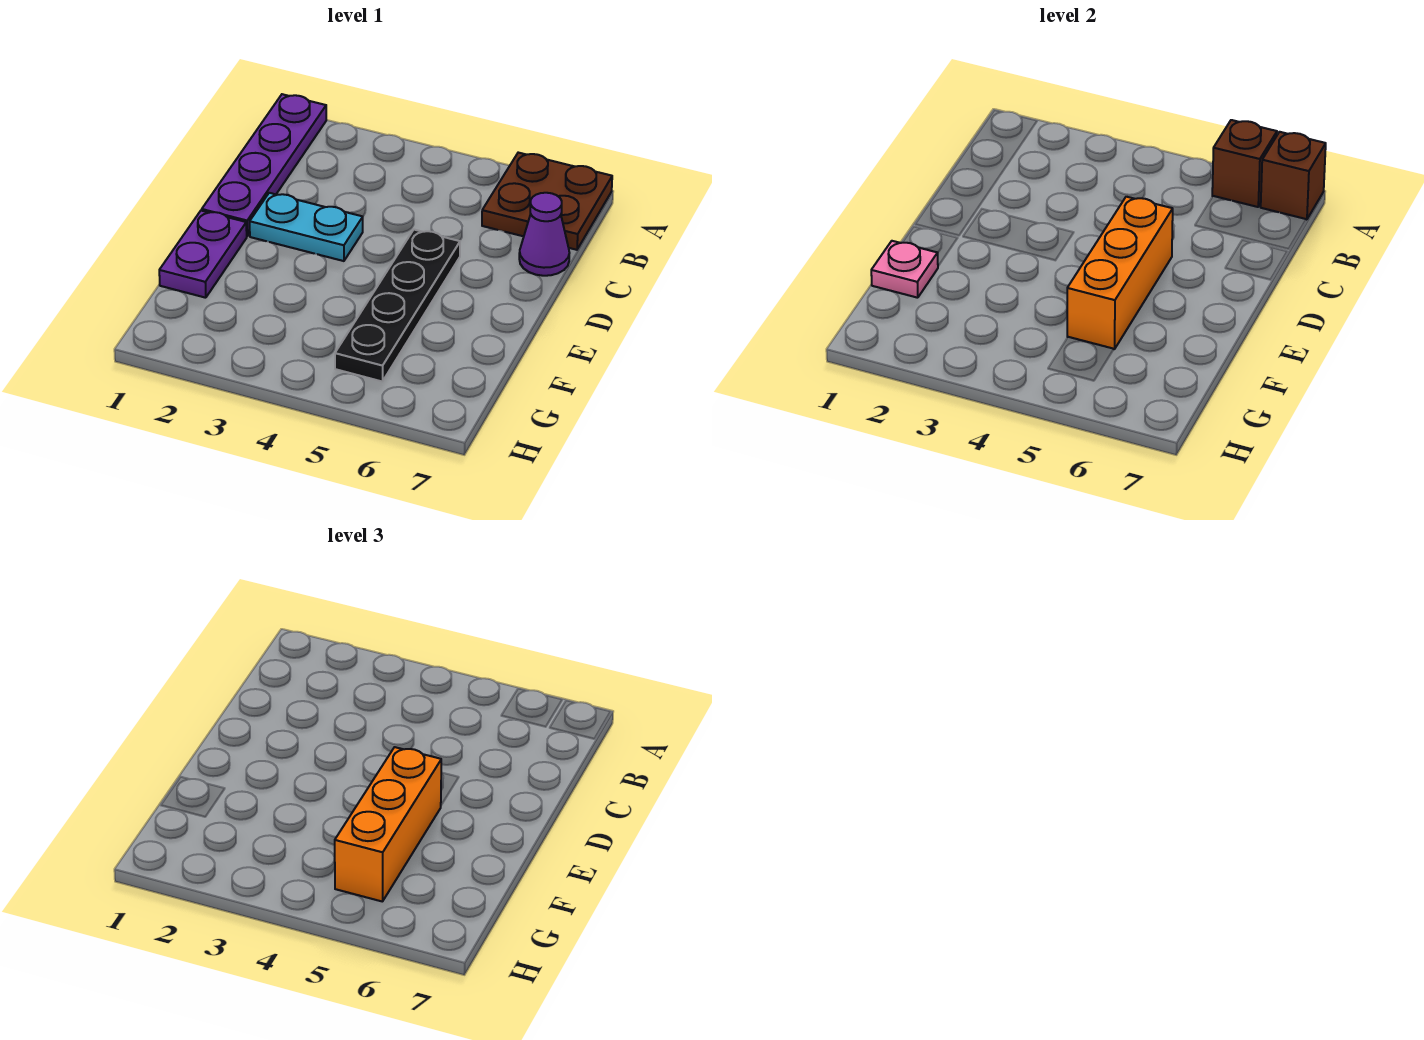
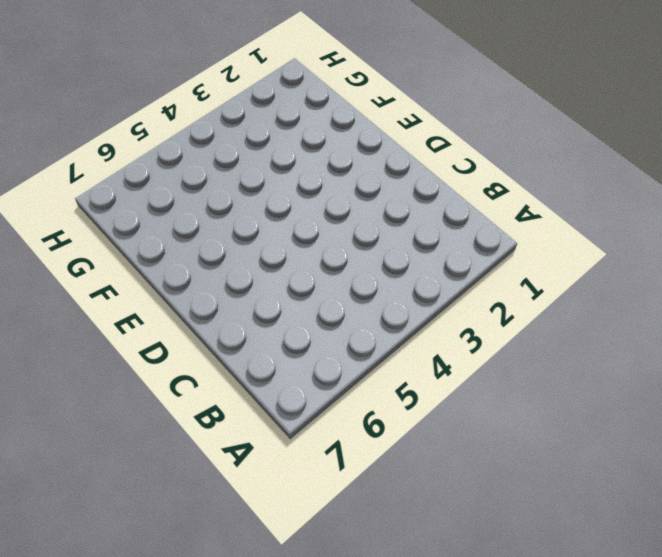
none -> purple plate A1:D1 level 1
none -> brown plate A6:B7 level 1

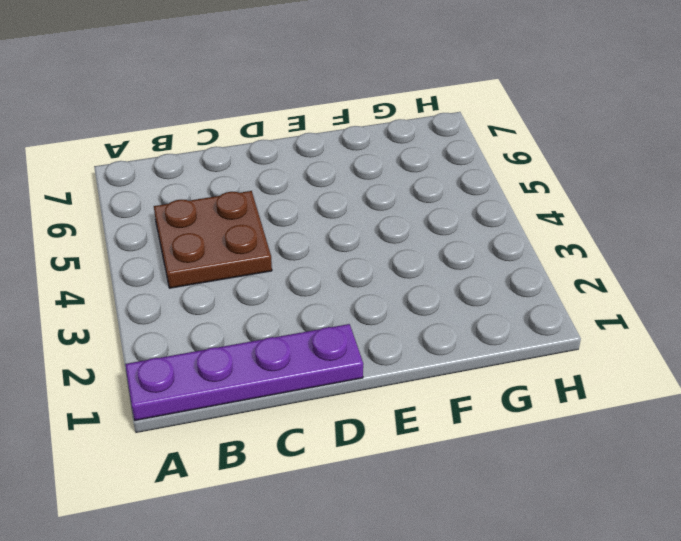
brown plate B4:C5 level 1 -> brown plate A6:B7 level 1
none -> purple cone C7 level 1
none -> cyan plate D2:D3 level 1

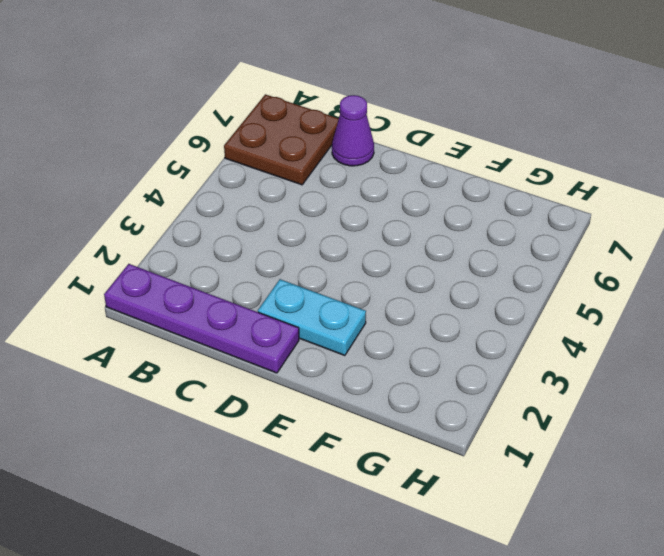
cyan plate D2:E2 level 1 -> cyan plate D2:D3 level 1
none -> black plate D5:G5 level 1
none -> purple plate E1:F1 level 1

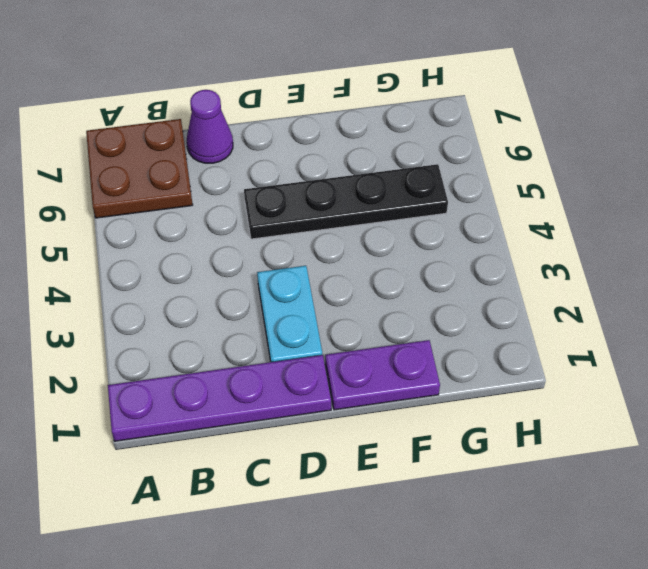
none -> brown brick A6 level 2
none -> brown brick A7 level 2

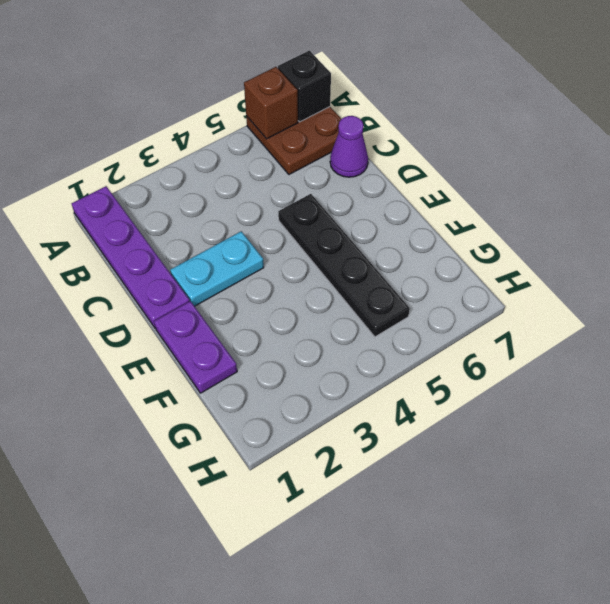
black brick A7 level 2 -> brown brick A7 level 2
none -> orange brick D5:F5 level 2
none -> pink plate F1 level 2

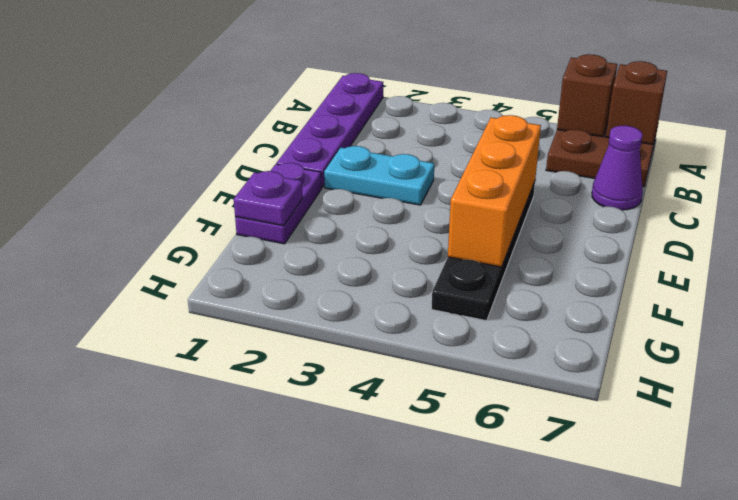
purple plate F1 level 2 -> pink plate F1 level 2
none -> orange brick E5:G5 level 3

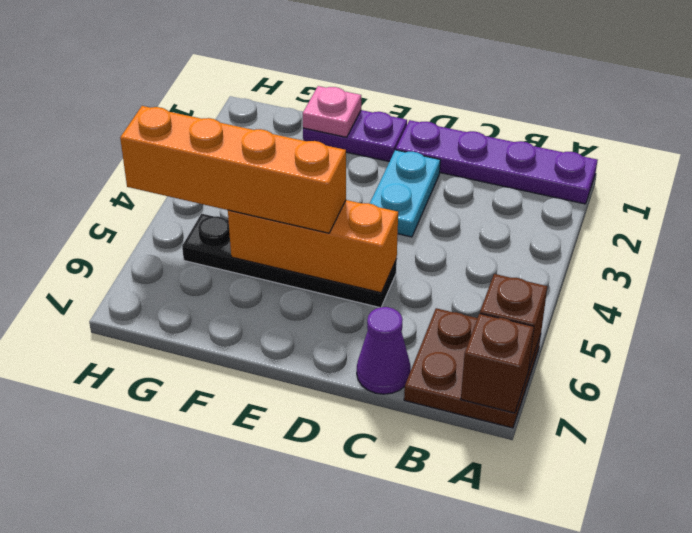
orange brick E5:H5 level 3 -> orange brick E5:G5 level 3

THE PROBLEM: Reproduce the entire listing exactly, but omit any pictures.

WRITTEN SOLUTION:
none -> purple plate A1:D1 level 1
none -> brown plate A6:B7 level 1

brown plate B4:C5 level 1 -> brown plate A6:B7 level 1
none -> purple cone C7 level 1
none -> cyan plate D2:D3 level 1

cyan plate D2:E2 level 1 -> cyan plate D2:D3 level 1
none -> black plate D5:G5 level 1
none -> purple plate E1:F1 level 1

none -> brown brick A6 level 2
none -> brown brick A7 level 2

black brick A7 level 2 -> brown brick A7 level 2
none -> orange brick D5:F5 level 2
none -> pink plate F1 level 2

purple plate F1 level 2 -> pink plate F1 level 2
none -> orange brick E5:G5 level 3

orange brick E5:H5 level 3 -> orange brick E5:G5 level 3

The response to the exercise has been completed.